Work instructions:
Go through the data below and return each line where the string "button" appears.
Start of Supplied data
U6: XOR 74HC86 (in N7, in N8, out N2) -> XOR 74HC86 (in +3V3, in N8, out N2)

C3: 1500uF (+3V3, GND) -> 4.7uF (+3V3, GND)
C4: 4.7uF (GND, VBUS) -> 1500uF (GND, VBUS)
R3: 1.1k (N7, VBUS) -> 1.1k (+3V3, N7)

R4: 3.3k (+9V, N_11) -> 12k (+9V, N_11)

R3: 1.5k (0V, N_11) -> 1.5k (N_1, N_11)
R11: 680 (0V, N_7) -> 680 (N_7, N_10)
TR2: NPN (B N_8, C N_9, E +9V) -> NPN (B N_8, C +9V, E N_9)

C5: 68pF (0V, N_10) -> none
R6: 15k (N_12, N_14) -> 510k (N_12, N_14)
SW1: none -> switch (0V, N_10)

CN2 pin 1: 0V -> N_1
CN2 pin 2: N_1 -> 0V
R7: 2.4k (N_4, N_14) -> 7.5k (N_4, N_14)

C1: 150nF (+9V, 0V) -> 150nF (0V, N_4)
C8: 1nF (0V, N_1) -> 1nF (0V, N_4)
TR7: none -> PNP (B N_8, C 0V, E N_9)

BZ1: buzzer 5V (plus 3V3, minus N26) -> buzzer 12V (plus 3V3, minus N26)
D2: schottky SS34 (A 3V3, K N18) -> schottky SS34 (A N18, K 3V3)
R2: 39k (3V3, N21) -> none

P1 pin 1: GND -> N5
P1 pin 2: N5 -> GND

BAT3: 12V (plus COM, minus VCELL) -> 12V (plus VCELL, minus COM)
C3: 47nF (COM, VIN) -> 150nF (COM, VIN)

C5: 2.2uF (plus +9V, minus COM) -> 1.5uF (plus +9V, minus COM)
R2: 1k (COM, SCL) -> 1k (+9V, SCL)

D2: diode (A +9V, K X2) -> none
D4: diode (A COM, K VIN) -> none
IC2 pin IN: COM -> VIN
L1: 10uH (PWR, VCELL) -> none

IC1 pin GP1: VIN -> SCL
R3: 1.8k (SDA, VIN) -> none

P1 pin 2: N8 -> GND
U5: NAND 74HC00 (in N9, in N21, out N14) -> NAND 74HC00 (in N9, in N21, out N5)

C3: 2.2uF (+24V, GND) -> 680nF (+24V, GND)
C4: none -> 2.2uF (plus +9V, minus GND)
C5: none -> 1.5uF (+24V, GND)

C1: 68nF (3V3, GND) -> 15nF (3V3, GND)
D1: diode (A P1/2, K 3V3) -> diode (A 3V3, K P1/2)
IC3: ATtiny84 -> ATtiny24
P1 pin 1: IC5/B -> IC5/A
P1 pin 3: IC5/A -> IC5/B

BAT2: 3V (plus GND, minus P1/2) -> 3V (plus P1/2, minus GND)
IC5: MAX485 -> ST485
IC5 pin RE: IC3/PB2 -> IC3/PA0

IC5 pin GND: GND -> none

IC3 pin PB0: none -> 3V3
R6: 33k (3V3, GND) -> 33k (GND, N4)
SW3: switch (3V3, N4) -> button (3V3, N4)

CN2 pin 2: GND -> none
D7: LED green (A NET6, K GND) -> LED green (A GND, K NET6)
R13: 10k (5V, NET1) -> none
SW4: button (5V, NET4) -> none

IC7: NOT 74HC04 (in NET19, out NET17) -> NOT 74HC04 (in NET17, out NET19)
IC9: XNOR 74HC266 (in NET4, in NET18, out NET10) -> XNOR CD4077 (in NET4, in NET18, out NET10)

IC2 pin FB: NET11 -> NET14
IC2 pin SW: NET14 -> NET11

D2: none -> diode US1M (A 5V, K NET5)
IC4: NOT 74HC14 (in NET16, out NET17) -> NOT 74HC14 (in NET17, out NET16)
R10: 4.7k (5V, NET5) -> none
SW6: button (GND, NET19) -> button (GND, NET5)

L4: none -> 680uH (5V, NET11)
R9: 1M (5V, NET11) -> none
End of Supplied data
Solution for this exercise:
SW3: switch (3V3, N4) -> button (3V3, N4)
SW4: button (5V, NET4) -> none
SW6: button (GND, NET19) -> button (GND, NET5)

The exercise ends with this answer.